WHAT NEEDS TO BE DONE:
From the entries underneath, give the number of lines holding the word "none", without any other words.

Stored data:

========

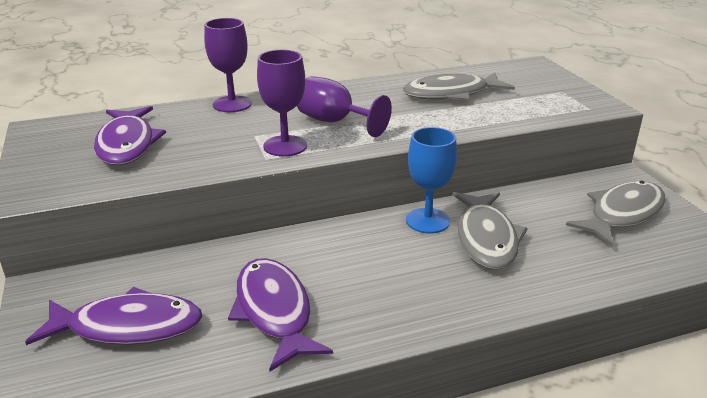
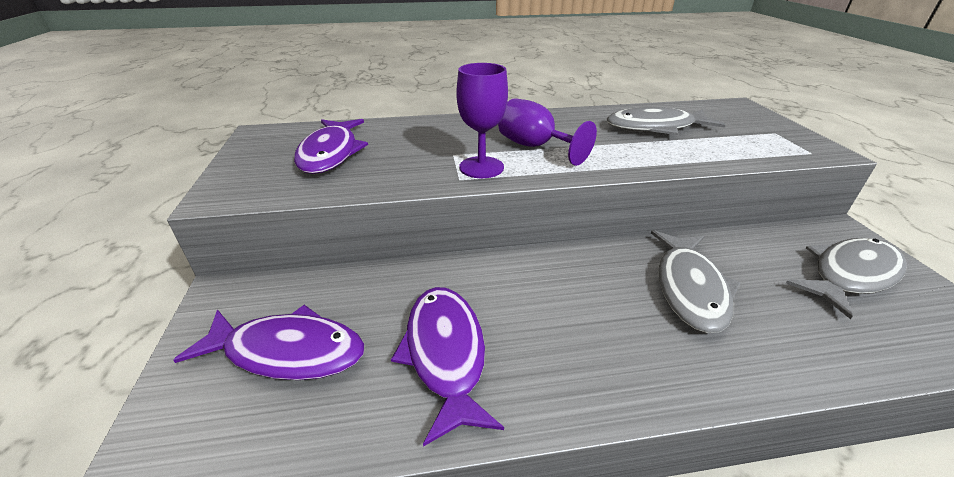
camera: 10 degrees right, 5 degrees up
(232, 104) = (438, 123): purple goblet -> none
(427, 221) = (623, 259): blue goblet -> none

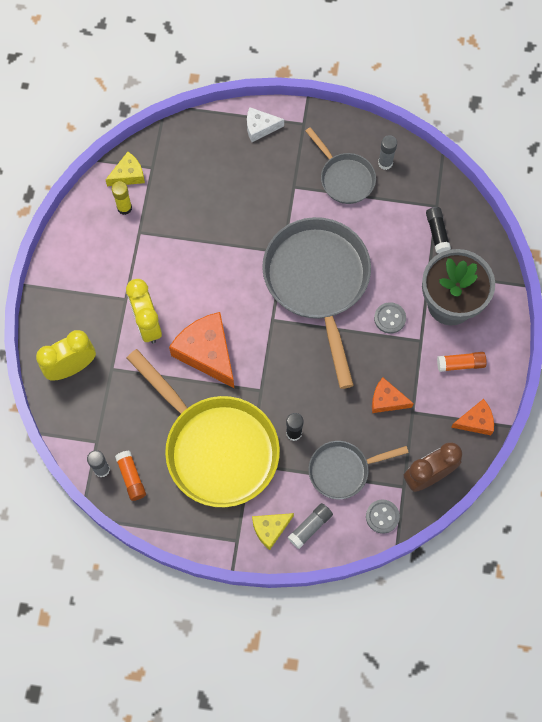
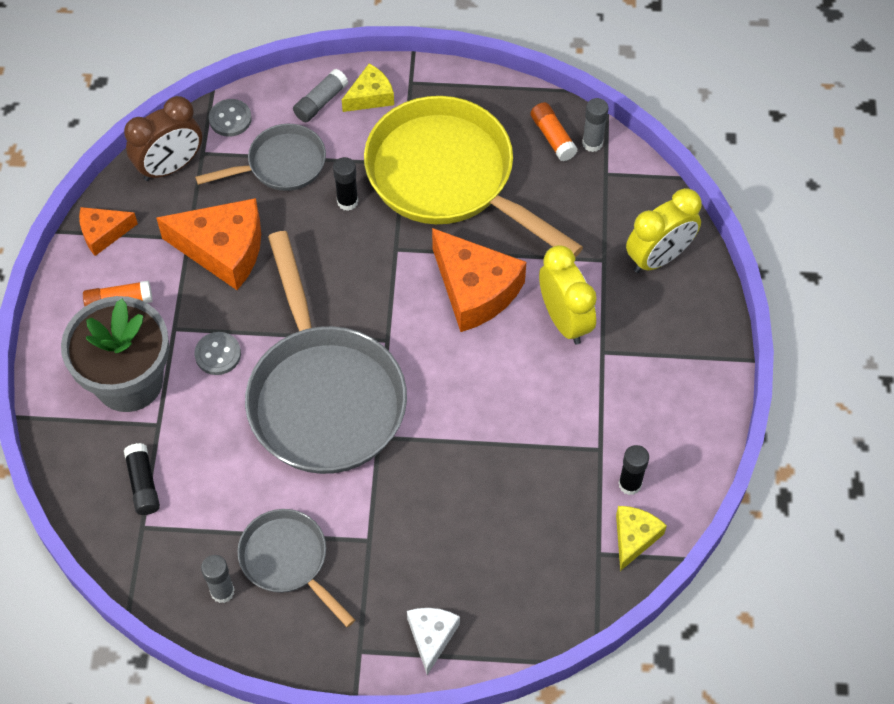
camera: 175 degrees right, 10 degrees down
(124, 208) = (630, 484): yellow glue stick -> black glue stick
(128, 175) = (634, 537): yellow cheese -> yellow cheese turned 150 degrees clockwise
(260, 128) = (431, 637): white cheese -> white cheese turned 75 degrees counterclockwise
(386, 400) = (223, 249): orange cheese -> orange cheese, size x1.82

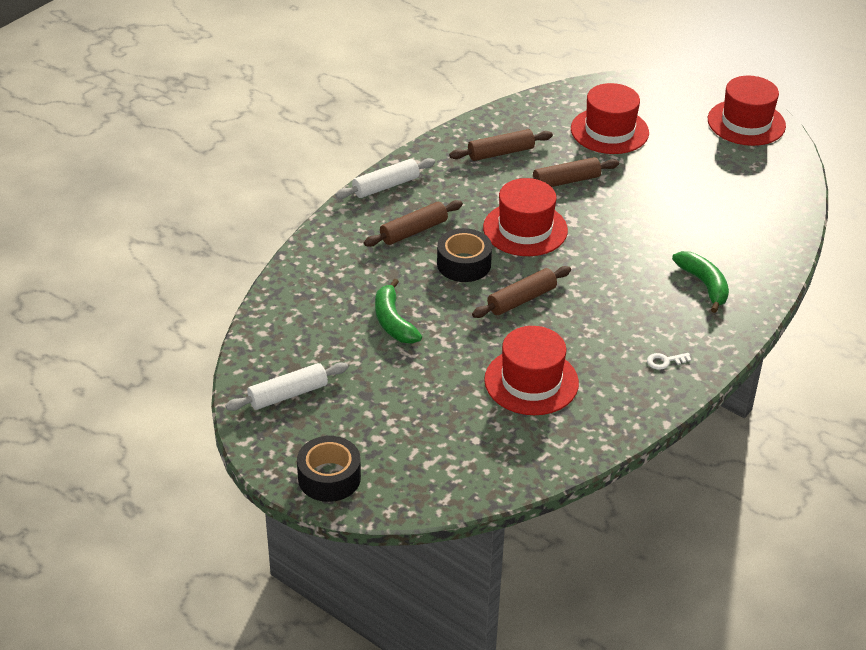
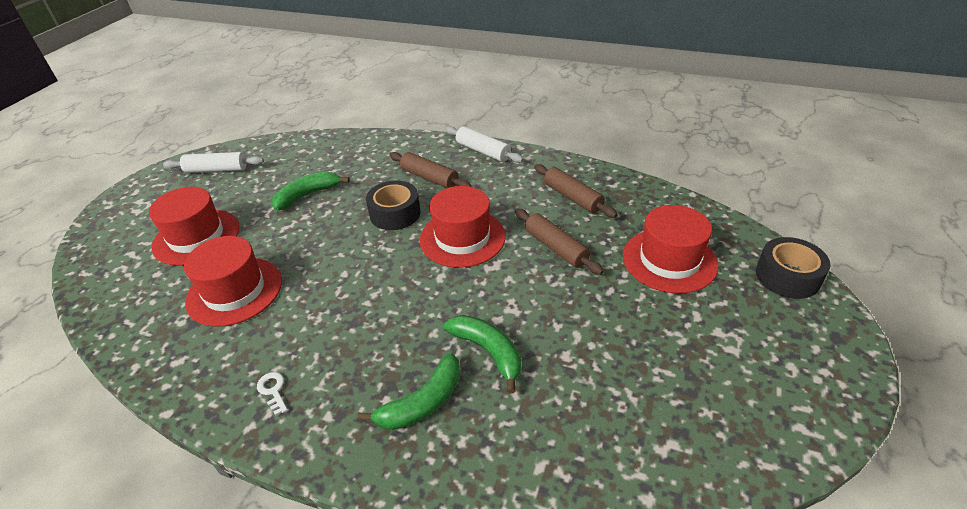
camera: 75 degrees right, 0 degrees up
(288, 394) = (216, 170): white rolling pin -> white rolling pin turned 45 degrees counterclockwise
(329, 477) = (122, 209): black tape -> black tape (787, 276)
(521, 299) = (354, 258): brown rolling pin -> none
(668, 244) = (488, 351): none -> green banana
(746, 123) = (801, 385): red hat -> red hat (196, 237)

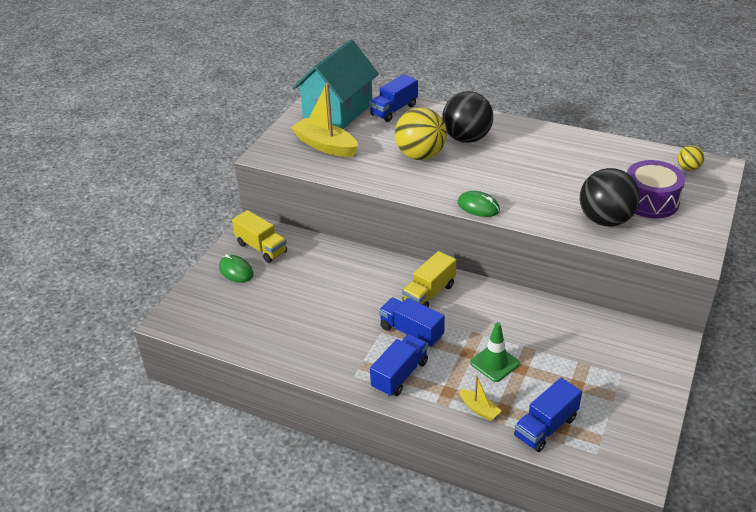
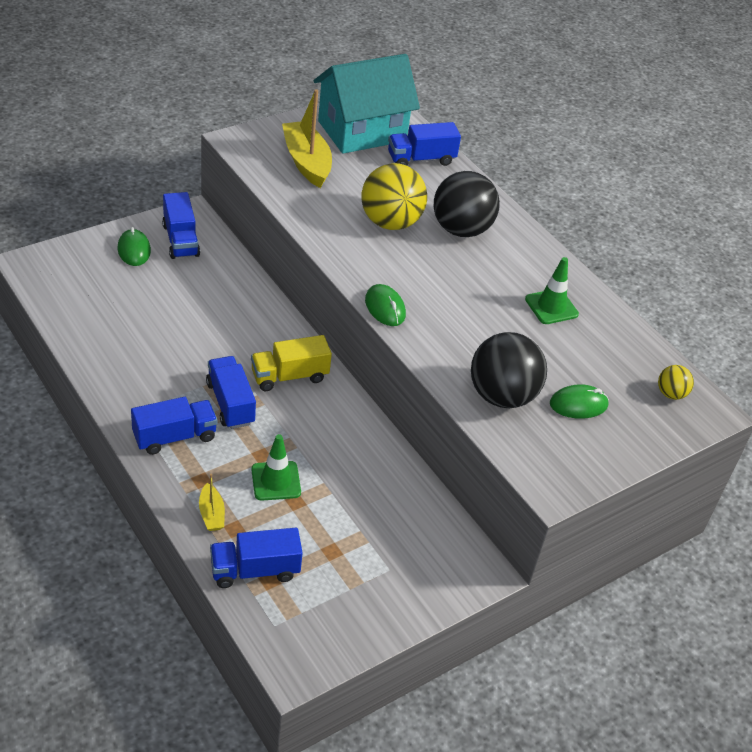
camera: 25 degrees right, 5 degrees up
(261, 248) = (181, 240): yellow truck -> blue truck
(569, 155) = (551, 307): none -> green traffic cone
(650, 201) = (578, 404): purple drum -> green mouse

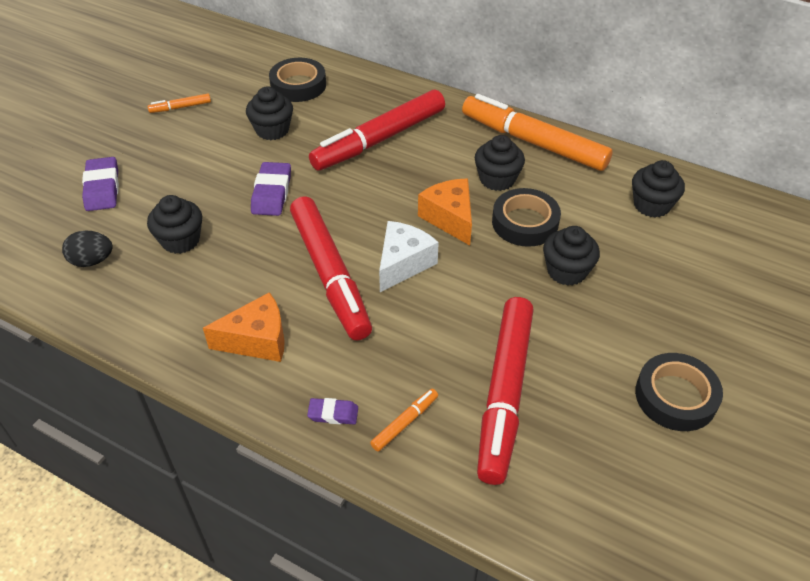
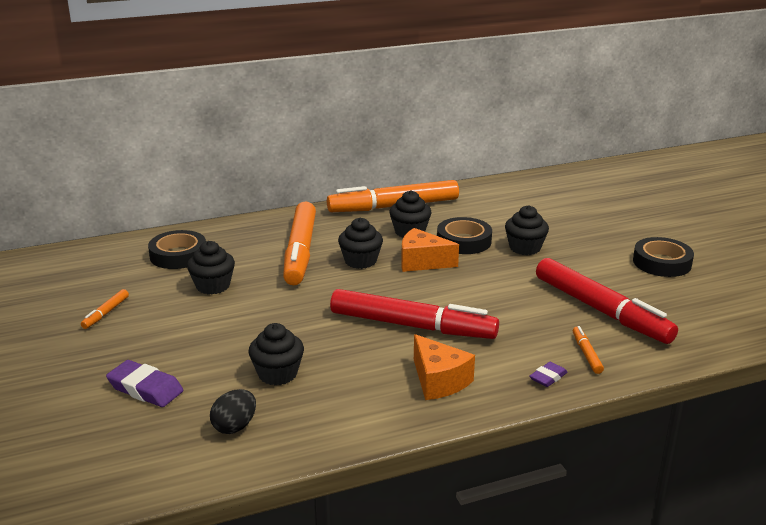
camera: 50 degrees left, 20 degrees down
(257, 340) = (438, 381): orange cheese -> orange cheese turned 120 degrees clockwise
(272, 193) = (287, 314): purple eraser -> none
(379, 139) = (300, 252): red marker -> orange marker
(403, 264) = (441, 295): white cheese -> none
(651, 205) = (505, 201): black cupcake -> black cupcake (360, 261)

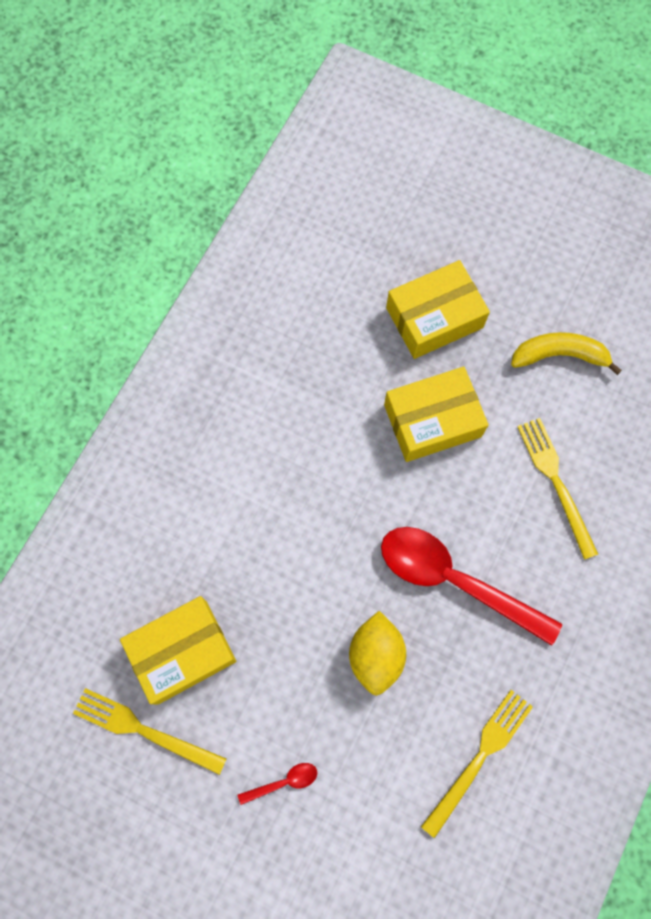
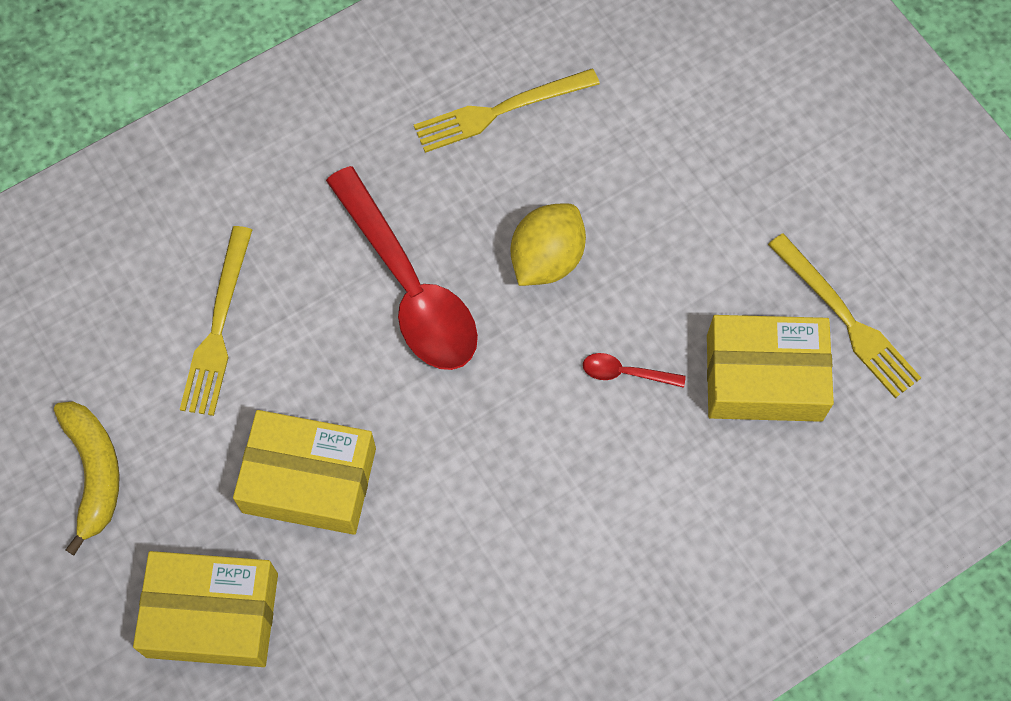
camera: 150 degrees left, 5 degrees down
(283, 782) = (717, 193): red spoon -> red spoon (625, 373)
(559, 355) = (95, 473): yellow banana -> yellow banana turned 135 degrees counterclockwise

========

EXERCISE RESULT:
7